### Exercise prompt:
Read through the entries below and copy each line where "purple" turns up.

Data shown section start

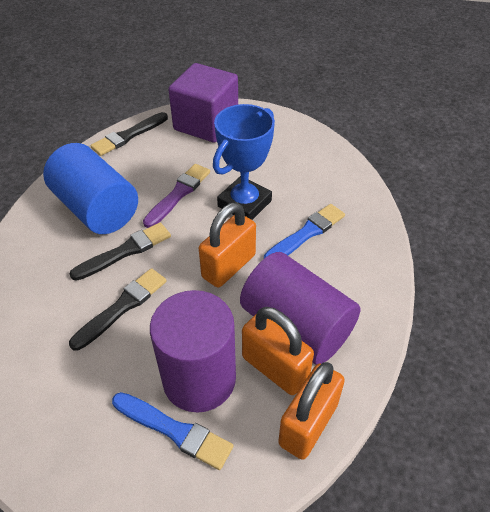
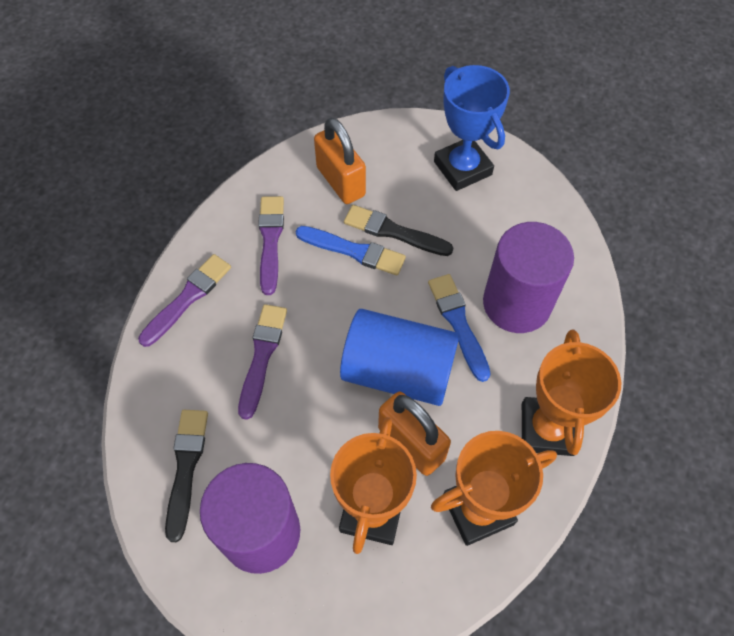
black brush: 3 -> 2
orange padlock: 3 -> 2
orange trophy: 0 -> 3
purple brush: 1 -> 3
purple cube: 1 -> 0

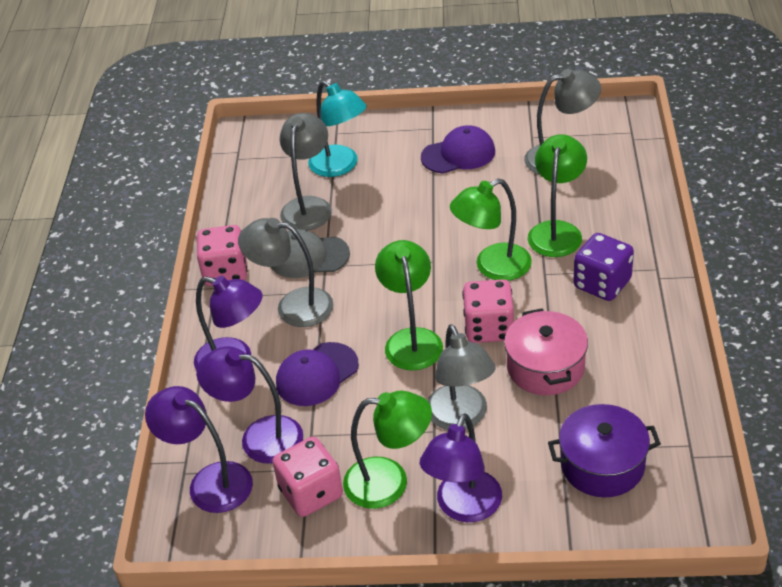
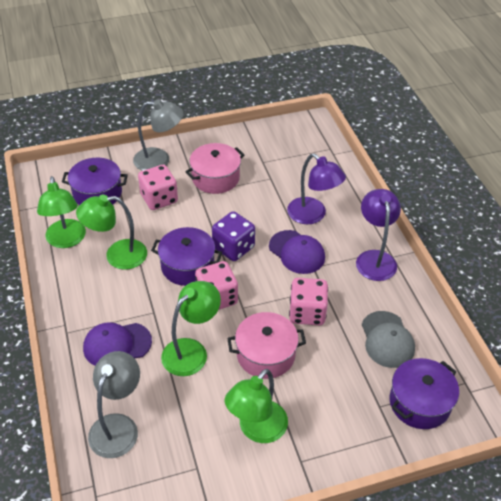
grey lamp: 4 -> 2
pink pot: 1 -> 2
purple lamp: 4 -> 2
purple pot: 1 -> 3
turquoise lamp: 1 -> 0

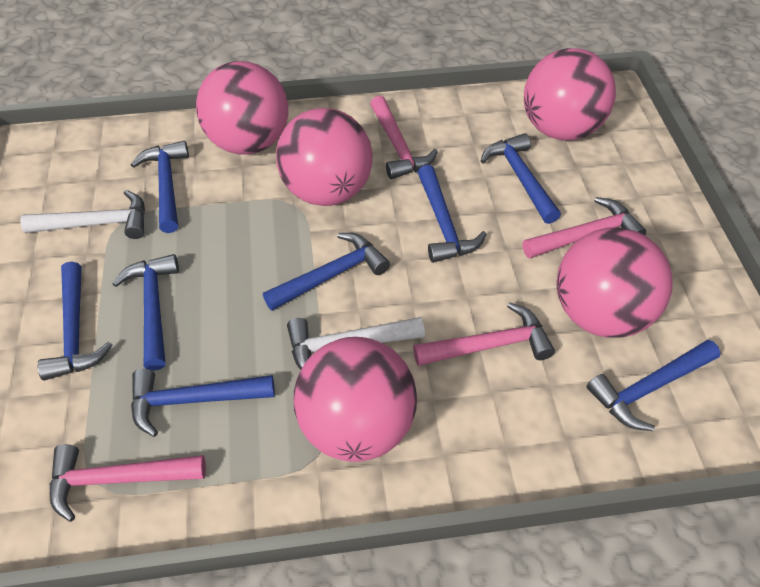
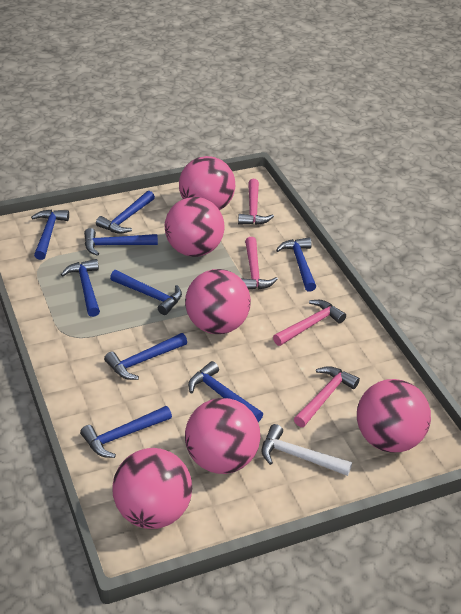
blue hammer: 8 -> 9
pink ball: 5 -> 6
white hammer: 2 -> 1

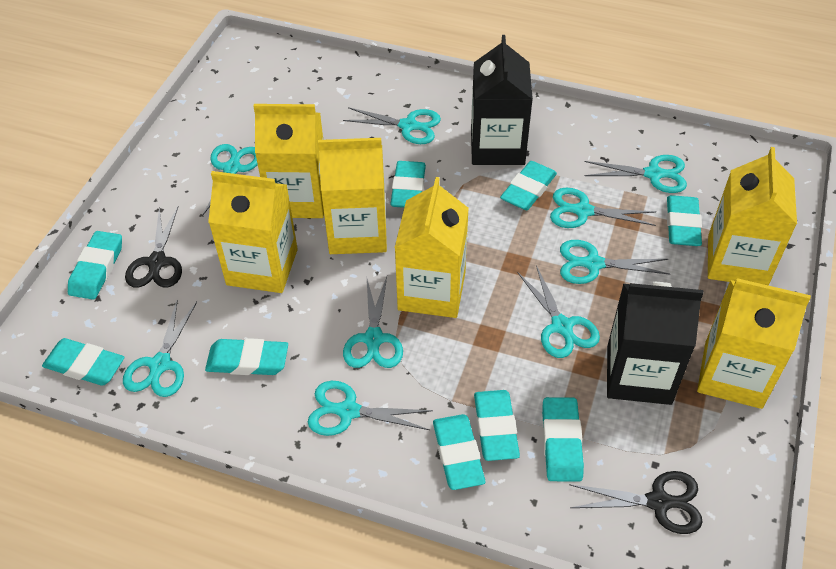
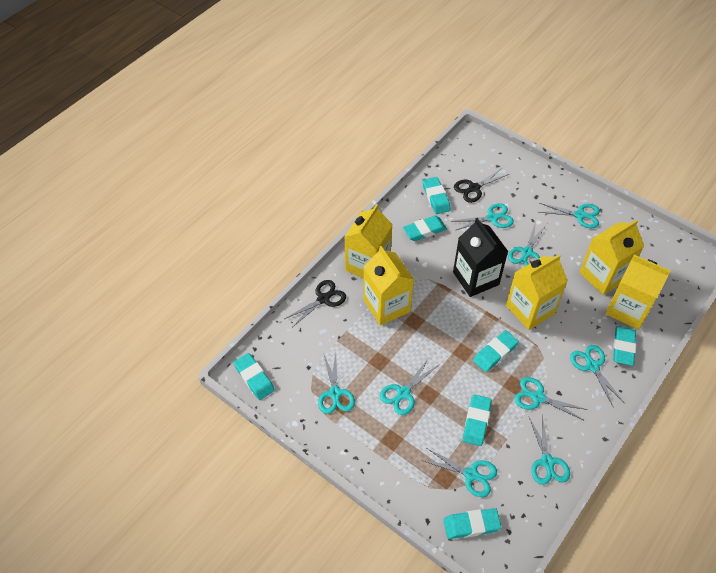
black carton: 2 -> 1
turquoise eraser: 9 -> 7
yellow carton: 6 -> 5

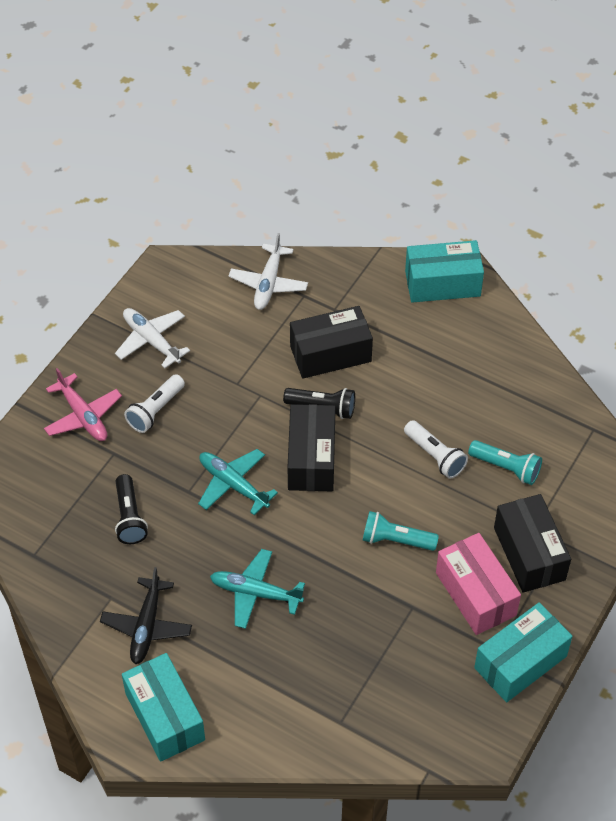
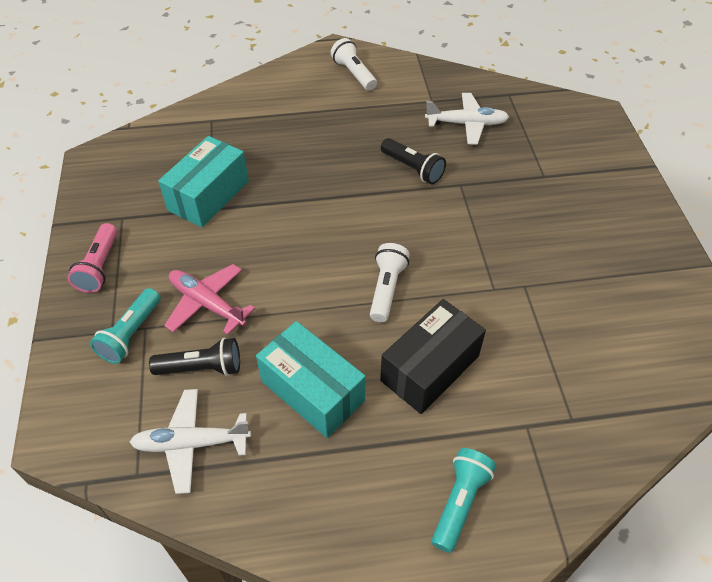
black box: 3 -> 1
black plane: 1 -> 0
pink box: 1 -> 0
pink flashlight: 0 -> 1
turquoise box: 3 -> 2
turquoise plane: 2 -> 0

Data shown section end
Data shown section start

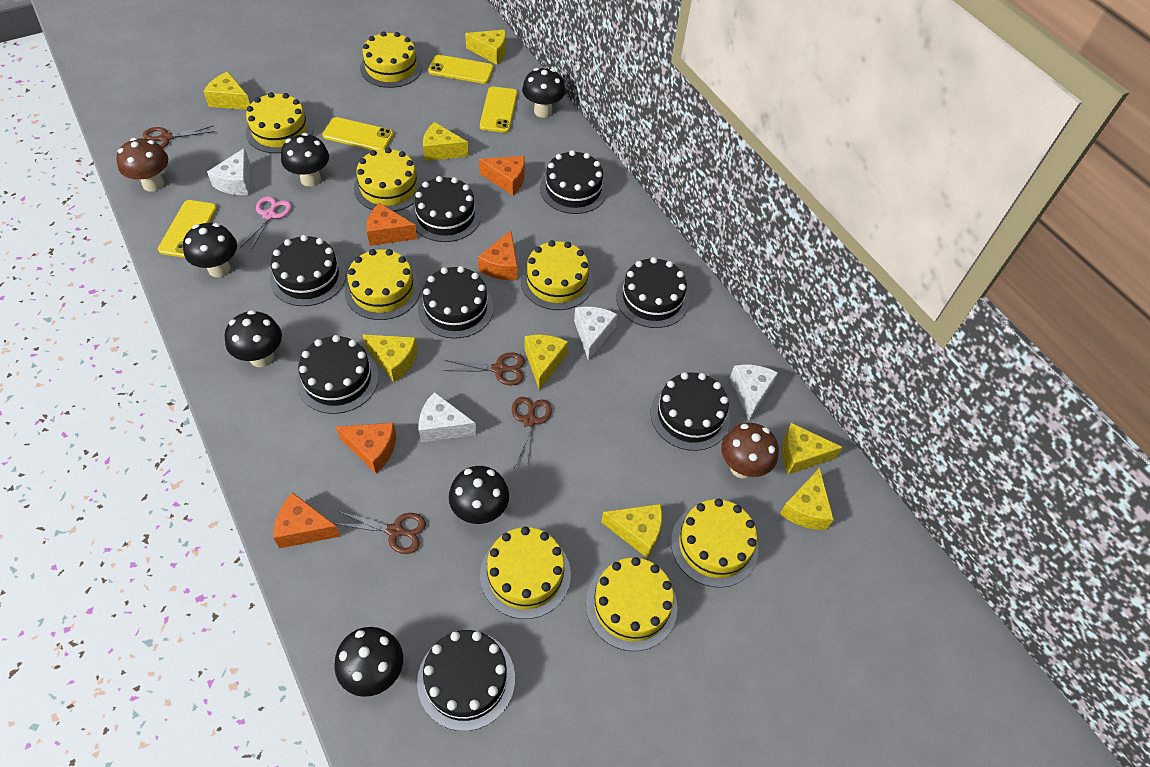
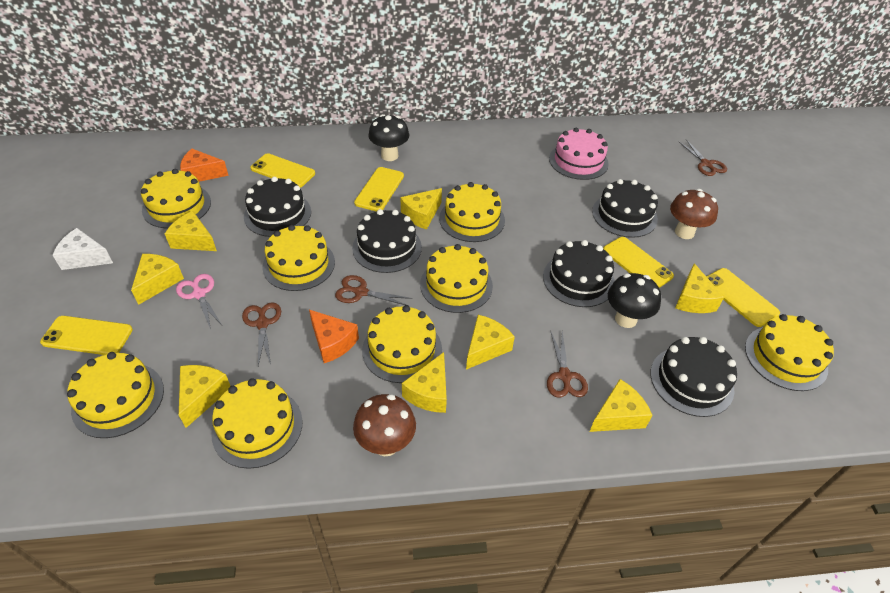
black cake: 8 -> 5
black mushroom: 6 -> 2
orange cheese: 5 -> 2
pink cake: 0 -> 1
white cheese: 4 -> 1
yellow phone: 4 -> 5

Data shown section end

### Result below:
purple brush: 1 -> 3
purple cube: 1 -> 0
purple lamp: 4 -> 2
purple pot: 1 -> 3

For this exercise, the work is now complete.